- **WHAT YOU HAVE TO DO**
For the listing below, show each line that includes the string "robot".

****************************************

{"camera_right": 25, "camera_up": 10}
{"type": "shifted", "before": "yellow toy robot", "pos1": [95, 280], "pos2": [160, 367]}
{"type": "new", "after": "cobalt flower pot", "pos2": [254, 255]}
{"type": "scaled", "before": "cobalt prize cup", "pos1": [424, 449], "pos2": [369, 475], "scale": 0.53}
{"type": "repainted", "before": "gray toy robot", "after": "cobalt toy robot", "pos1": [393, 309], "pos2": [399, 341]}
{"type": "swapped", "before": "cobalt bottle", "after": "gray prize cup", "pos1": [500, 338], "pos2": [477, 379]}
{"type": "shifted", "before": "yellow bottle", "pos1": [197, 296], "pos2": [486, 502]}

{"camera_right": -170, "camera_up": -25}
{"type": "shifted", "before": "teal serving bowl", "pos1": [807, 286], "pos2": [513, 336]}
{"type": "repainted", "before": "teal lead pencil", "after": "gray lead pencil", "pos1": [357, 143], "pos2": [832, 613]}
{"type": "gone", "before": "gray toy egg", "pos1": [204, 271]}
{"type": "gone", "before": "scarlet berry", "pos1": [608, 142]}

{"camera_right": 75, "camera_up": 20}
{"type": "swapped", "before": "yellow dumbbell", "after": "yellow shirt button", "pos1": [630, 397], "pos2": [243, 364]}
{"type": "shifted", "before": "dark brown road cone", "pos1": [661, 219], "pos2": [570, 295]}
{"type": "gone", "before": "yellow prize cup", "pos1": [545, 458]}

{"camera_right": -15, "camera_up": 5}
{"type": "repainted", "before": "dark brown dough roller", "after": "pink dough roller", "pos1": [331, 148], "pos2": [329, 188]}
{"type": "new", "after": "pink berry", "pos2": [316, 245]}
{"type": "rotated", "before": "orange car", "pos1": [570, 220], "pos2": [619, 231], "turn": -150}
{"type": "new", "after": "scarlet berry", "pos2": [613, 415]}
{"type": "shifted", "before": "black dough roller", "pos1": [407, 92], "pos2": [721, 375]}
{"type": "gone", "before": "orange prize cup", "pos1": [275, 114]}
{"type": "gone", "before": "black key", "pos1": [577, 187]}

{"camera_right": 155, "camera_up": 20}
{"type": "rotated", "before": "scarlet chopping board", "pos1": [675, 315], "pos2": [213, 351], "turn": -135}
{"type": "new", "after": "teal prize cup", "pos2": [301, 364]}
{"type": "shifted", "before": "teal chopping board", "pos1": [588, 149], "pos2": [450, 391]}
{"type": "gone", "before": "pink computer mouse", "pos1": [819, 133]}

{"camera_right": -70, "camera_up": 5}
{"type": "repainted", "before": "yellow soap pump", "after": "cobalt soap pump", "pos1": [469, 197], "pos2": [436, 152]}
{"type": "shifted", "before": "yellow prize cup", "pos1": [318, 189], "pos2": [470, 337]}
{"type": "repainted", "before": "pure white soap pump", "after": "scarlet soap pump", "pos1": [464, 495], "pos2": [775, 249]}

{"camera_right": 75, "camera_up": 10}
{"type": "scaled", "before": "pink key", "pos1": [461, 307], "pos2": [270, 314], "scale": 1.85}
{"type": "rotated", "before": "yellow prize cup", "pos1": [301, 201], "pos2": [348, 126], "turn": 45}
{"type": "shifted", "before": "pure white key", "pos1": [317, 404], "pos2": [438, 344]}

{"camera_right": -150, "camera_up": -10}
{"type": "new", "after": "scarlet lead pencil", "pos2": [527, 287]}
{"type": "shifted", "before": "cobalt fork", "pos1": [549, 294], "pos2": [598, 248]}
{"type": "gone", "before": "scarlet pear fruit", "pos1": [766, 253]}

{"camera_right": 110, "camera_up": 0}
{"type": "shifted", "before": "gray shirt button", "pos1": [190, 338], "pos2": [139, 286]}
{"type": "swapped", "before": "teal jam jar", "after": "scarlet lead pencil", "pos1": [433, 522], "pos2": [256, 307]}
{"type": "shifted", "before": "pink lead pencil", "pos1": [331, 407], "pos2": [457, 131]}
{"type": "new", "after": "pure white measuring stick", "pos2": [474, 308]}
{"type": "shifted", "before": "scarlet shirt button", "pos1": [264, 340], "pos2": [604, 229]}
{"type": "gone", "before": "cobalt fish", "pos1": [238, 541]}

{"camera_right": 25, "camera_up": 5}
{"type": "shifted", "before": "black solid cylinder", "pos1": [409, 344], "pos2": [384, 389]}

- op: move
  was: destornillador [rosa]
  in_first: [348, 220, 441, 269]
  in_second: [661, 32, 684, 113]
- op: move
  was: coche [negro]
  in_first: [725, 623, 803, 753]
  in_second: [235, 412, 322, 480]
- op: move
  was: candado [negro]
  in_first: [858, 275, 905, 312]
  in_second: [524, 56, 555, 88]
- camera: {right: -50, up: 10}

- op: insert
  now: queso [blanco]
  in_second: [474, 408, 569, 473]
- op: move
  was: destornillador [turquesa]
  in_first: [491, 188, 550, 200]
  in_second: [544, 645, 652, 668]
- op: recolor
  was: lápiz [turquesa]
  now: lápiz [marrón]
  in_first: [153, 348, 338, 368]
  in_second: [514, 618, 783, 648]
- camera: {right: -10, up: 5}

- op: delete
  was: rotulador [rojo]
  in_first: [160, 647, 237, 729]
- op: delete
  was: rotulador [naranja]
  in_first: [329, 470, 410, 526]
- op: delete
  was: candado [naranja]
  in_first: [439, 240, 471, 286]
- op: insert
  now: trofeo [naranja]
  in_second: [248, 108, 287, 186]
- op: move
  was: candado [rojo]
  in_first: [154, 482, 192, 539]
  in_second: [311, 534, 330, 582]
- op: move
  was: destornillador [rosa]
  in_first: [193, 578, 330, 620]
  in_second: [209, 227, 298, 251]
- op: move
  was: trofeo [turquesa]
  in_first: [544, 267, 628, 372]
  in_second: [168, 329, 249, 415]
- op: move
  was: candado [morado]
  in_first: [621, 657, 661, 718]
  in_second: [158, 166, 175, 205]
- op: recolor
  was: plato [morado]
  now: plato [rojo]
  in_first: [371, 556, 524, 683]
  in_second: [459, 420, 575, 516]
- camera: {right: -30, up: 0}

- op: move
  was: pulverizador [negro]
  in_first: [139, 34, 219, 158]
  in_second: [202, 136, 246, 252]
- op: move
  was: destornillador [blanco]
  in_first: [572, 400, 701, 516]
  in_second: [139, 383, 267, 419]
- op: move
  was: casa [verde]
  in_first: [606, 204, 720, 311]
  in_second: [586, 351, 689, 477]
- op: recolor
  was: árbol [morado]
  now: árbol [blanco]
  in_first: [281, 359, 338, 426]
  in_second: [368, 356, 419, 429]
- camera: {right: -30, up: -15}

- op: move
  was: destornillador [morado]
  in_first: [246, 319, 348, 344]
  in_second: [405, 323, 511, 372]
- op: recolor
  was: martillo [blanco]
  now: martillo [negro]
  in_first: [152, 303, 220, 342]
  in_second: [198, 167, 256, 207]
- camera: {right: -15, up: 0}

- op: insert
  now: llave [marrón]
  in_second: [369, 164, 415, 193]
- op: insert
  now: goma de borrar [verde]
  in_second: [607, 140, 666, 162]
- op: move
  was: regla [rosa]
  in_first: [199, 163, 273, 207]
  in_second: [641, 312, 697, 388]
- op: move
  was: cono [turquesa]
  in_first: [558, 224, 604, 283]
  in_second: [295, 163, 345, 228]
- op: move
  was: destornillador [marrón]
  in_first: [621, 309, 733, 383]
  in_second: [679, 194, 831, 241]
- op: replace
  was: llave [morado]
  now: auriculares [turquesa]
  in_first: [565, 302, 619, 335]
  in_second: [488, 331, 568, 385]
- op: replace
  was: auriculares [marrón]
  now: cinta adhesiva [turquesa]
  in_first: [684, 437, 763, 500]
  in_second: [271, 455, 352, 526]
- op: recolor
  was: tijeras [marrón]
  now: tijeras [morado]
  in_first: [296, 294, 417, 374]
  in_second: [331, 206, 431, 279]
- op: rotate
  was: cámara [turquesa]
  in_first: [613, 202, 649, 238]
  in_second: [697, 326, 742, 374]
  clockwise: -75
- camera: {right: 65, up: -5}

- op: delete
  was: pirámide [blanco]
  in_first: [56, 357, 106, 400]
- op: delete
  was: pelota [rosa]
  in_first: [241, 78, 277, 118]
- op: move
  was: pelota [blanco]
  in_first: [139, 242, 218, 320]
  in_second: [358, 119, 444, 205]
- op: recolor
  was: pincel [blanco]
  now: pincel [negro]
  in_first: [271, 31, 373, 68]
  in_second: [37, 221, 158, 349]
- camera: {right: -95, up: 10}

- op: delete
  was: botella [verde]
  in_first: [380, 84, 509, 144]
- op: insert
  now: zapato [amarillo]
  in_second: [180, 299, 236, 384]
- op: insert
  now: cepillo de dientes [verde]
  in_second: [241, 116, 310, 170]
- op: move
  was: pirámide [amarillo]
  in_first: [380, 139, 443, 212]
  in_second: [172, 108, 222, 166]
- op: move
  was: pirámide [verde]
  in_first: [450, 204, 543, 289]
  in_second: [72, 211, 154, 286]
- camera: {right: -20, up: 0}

****************************************

- **SOLUTION FOR THIS EXERCISE**
{"type": "shifted", "before": "yellow toy robot", "pos1": [95, 280], "pos2": [160, 367]}
{"type": "repainted", "before": "gray toy robot", "after": "cobalt toy robot", "pos1": [393, 309], "pos2": [399, 341]}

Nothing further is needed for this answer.